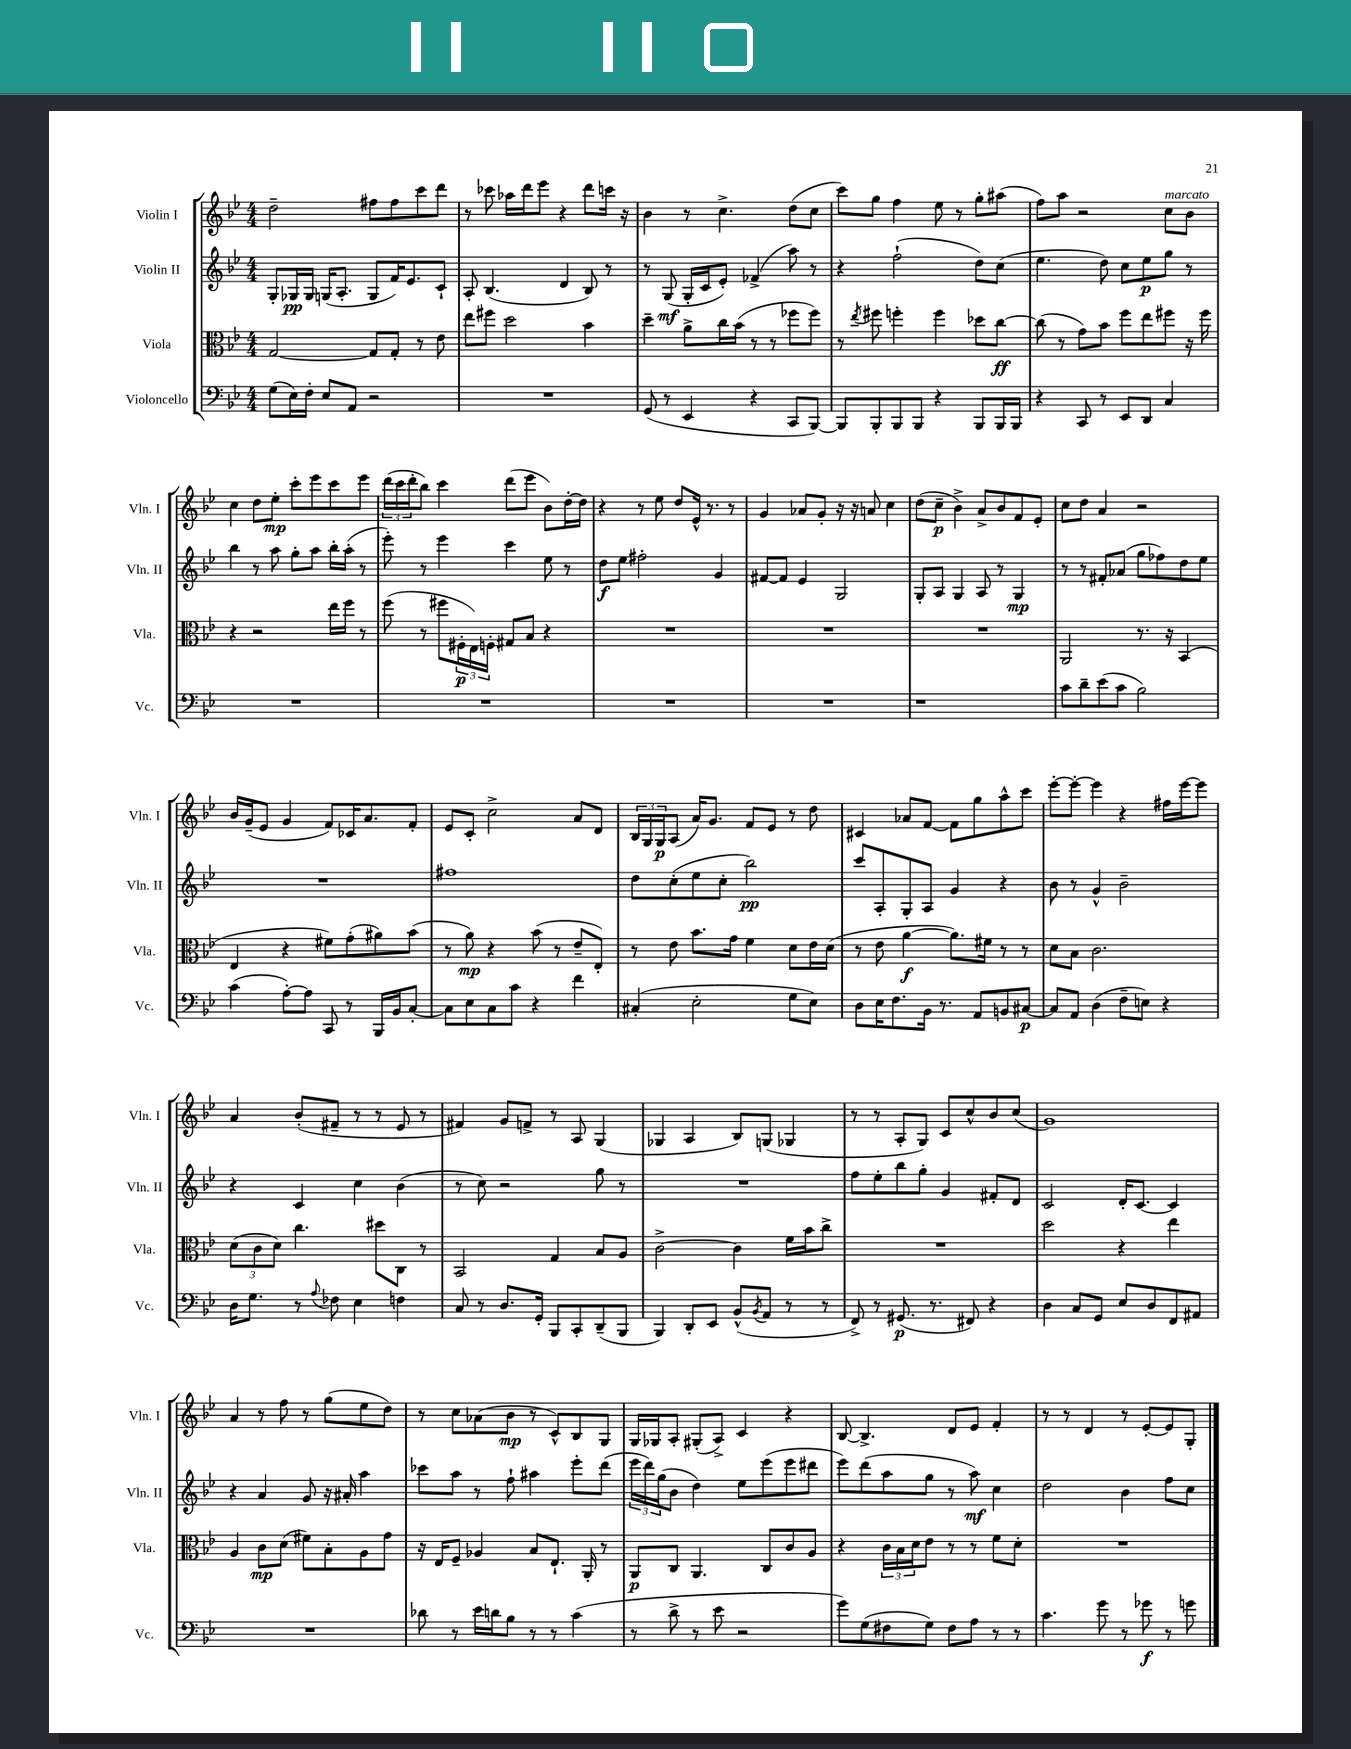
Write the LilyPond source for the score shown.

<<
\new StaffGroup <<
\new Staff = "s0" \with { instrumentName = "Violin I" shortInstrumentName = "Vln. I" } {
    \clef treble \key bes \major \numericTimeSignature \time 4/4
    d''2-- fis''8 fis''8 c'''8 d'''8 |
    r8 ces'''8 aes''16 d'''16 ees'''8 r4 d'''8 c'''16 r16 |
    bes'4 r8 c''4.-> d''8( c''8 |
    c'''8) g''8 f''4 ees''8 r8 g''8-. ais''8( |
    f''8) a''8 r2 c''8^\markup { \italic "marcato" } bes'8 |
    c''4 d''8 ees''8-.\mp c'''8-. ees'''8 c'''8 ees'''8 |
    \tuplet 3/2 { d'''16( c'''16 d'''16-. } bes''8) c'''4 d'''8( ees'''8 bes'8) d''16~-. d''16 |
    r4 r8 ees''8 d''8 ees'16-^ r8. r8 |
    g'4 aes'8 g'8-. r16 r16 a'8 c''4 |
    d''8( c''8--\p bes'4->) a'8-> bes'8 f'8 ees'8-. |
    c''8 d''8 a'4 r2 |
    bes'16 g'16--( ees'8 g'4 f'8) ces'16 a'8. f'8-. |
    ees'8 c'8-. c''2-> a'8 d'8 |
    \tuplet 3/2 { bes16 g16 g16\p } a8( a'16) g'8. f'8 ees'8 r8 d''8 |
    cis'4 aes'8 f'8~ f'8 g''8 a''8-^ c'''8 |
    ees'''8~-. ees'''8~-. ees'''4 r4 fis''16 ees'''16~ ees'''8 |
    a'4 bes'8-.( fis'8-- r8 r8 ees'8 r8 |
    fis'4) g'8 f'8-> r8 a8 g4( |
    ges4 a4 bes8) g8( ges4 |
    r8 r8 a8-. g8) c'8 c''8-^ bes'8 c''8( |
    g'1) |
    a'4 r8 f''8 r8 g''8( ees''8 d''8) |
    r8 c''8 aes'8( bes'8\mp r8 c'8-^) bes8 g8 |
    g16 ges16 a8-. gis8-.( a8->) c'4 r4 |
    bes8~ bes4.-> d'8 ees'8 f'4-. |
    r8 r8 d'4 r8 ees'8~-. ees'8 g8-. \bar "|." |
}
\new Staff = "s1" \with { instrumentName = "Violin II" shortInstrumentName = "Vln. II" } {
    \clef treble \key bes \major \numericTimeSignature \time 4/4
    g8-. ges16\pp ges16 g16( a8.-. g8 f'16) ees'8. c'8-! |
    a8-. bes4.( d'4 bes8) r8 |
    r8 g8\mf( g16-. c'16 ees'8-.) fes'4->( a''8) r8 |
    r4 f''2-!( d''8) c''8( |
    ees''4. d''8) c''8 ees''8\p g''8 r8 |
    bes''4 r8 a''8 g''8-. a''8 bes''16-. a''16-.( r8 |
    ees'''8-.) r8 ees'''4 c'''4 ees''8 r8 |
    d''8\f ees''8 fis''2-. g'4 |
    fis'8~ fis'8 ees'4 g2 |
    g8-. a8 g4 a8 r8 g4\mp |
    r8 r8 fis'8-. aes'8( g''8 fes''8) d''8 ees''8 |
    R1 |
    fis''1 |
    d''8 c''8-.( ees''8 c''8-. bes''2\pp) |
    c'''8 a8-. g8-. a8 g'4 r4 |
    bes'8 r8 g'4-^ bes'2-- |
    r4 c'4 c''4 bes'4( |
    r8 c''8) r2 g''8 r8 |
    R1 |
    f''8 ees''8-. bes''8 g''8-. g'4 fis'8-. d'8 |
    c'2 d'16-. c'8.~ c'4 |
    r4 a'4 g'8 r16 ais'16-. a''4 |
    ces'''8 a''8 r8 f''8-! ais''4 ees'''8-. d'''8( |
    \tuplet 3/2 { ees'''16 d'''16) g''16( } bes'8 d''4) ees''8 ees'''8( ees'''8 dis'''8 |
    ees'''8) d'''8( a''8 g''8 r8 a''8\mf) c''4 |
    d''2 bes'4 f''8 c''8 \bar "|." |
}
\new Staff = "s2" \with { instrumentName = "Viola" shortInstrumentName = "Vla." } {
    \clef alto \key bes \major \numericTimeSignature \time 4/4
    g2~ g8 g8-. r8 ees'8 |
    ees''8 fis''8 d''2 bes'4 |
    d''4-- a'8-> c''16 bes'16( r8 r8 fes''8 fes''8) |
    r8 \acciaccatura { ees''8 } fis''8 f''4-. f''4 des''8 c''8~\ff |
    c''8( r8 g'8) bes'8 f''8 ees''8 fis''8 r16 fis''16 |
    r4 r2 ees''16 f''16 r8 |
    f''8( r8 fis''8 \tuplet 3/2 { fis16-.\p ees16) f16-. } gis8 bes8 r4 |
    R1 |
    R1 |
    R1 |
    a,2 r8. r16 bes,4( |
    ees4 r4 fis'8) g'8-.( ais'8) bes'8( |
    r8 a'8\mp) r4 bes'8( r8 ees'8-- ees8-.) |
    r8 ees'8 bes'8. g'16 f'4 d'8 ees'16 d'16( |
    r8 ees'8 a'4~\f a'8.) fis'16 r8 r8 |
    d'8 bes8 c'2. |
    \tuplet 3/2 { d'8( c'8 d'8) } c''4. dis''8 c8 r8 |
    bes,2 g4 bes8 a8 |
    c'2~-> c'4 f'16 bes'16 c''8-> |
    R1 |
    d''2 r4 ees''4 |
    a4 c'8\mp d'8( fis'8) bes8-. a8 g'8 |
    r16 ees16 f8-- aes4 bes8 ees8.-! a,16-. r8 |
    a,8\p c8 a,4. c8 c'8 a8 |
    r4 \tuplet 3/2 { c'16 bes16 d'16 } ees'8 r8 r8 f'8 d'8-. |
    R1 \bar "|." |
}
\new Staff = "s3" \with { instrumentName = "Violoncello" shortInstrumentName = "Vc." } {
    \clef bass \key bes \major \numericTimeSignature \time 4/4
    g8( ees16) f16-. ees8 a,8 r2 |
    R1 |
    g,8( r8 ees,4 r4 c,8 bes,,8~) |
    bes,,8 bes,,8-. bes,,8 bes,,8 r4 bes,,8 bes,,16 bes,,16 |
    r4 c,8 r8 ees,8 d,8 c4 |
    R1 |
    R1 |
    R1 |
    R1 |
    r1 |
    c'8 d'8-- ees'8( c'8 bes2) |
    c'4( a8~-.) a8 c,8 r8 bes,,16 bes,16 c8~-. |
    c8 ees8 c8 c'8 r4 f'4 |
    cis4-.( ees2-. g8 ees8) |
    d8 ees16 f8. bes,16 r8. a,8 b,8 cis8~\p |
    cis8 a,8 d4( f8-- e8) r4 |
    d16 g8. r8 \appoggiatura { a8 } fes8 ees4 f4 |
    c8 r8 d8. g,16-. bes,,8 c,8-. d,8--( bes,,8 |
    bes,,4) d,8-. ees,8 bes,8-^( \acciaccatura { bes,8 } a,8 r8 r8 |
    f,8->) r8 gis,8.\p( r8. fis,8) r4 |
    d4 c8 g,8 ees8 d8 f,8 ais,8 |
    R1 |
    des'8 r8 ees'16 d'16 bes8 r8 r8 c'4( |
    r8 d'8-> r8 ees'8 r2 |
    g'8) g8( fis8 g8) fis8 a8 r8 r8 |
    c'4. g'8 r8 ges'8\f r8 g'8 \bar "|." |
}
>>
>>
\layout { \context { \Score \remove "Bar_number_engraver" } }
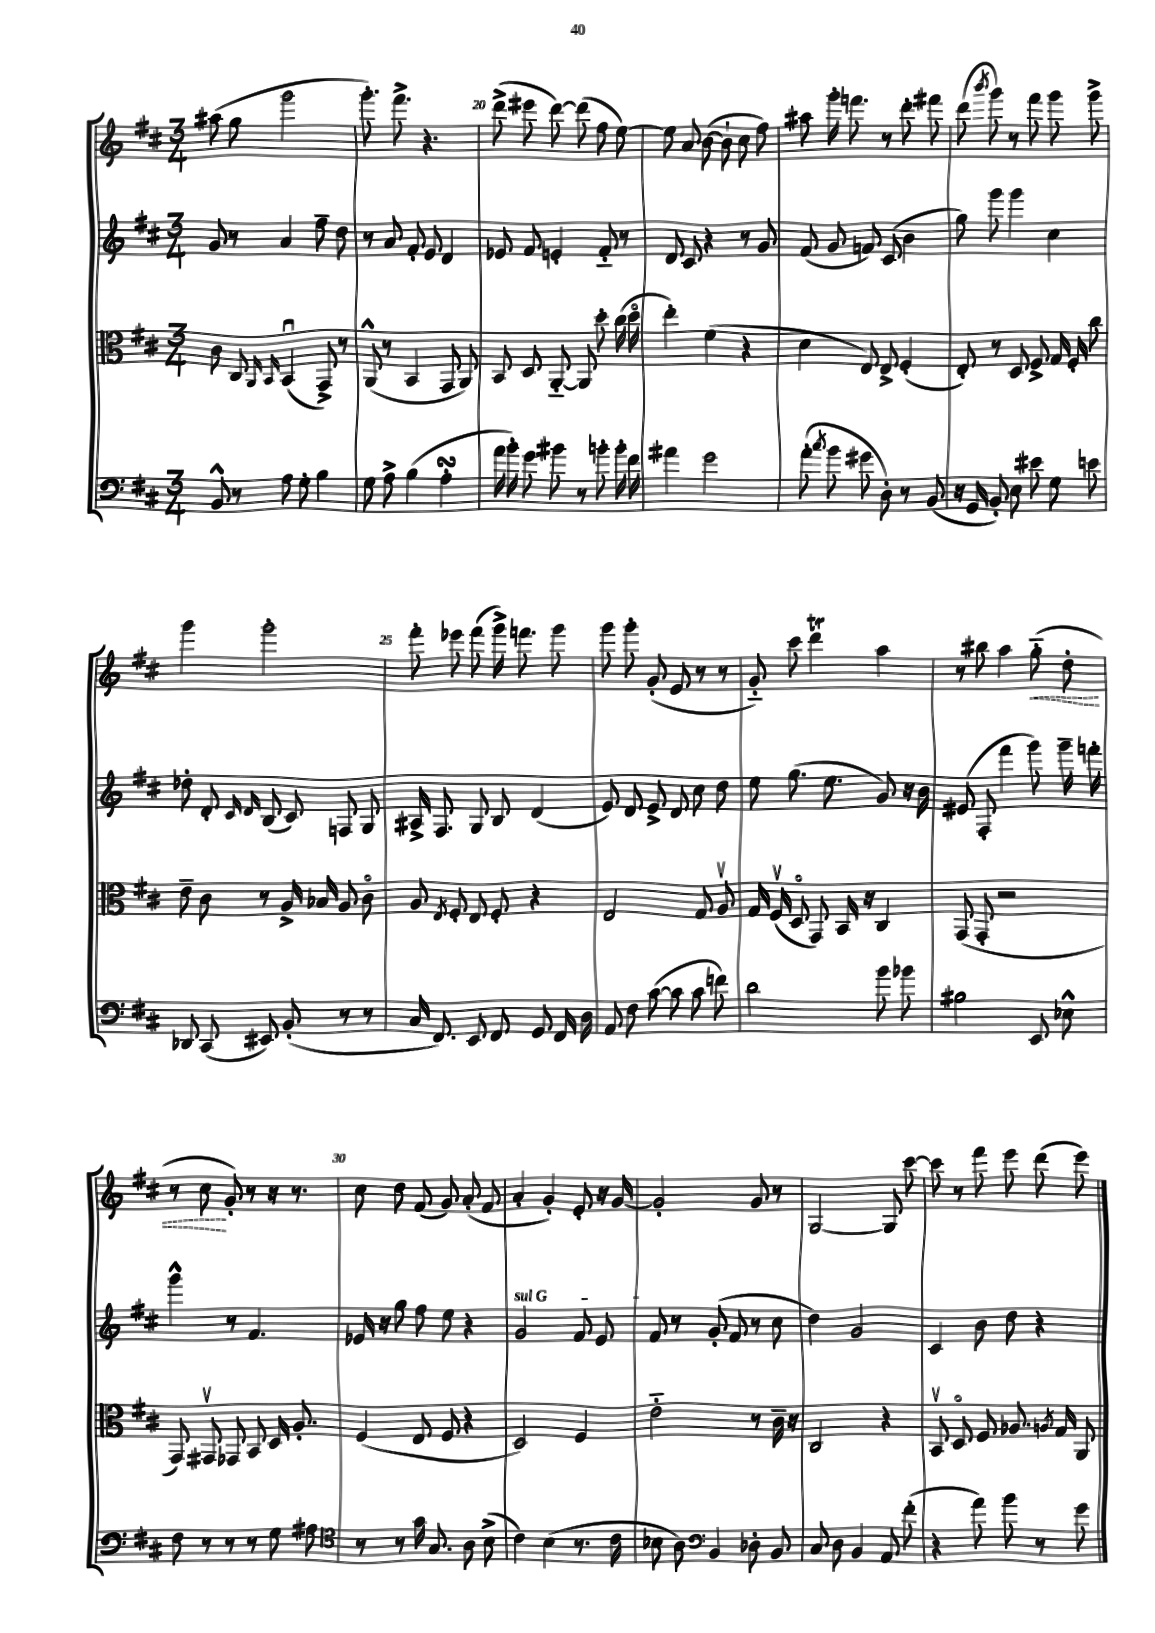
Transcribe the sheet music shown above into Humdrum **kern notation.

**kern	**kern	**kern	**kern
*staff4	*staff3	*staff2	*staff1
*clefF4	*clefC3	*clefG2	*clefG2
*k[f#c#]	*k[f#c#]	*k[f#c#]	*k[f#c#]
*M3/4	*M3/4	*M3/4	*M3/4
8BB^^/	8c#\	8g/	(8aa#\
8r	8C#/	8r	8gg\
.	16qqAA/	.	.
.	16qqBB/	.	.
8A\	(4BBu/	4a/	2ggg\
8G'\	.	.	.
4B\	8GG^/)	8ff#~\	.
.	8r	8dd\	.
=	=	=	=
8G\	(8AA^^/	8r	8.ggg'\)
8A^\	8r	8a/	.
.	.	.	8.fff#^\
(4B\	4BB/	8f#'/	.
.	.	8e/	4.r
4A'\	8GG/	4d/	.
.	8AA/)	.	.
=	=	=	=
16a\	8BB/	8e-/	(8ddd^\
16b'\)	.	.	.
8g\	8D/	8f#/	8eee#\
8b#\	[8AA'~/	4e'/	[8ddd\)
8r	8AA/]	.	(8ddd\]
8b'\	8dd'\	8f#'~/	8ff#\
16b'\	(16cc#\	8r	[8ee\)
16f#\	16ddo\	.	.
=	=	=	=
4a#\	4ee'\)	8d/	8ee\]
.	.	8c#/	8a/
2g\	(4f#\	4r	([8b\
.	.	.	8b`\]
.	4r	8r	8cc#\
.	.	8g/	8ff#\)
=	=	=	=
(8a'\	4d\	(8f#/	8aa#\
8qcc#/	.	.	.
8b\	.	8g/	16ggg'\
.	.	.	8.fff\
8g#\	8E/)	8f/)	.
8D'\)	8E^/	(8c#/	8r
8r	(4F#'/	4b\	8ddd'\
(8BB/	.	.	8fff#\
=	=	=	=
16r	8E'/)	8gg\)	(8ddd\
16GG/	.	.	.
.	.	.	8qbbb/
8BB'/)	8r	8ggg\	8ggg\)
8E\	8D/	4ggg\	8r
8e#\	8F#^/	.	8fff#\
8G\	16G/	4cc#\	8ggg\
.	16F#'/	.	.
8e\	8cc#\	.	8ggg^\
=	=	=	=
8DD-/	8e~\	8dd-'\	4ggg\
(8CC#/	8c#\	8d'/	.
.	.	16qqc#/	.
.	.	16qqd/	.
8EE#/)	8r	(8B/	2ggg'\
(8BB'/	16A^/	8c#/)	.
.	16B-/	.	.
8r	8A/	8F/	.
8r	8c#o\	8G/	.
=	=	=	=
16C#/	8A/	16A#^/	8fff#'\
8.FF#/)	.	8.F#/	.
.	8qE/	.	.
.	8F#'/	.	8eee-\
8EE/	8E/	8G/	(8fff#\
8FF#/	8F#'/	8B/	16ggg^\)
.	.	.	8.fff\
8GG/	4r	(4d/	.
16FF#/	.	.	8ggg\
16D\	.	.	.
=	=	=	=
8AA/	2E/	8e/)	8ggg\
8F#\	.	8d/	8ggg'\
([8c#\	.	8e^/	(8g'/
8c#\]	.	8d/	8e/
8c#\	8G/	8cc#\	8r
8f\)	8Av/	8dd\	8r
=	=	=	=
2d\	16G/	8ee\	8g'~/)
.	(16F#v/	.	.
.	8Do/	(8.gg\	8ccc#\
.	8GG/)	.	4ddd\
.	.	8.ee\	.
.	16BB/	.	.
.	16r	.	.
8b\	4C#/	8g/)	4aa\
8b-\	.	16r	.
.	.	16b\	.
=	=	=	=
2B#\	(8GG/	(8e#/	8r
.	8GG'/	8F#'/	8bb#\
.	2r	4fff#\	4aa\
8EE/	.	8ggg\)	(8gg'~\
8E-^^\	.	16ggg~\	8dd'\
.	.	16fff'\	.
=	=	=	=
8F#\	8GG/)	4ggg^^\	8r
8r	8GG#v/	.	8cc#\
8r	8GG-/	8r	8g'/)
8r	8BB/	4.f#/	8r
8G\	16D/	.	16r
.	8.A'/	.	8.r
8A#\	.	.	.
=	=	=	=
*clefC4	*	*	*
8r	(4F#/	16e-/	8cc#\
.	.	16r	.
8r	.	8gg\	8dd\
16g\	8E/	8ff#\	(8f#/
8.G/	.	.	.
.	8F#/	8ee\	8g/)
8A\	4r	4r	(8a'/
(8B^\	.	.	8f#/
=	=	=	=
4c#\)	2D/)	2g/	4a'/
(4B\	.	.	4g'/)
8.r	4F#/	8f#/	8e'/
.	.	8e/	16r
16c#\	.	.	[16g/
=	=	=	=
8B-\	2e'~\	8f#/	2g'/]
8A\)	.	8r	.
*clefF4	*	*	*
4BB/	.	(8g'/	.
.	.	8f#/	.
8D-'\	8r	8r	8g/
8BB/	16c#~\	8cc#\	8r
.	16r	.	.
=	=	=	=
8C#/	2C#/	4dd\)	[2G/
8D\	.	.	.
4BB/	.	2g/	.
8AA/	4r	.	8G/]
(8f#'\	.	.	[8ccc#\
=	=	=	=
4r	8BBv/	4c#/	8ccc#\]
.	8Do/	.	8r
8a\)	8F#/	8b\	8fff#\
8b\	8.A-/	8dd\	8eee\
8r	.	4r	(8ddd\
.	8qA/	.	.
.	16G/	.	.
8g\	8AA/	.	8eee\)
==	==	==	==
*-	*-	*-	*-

**WHAT YOU ARE ASKED TO DO:**
Extract each line in the rows above that contains the string "instrumentName".

**FULL SOLUTION:**
\new Staff = "s0" \with { instrumentName = "Violin I" shortInstrumentName = "Vln. I" } {
\new Staff = "s1" \with { instrumentName = "Violin II" shortInstrumentName = "Vln. II" } {
\new Staff = "s2" \with { instrumentName = "Viola" shortInstrumentName = "Vla." } {
\new Staff = "s3" \with { instrumentName = "Violoncello" shortInstrumentName = "Vc." } {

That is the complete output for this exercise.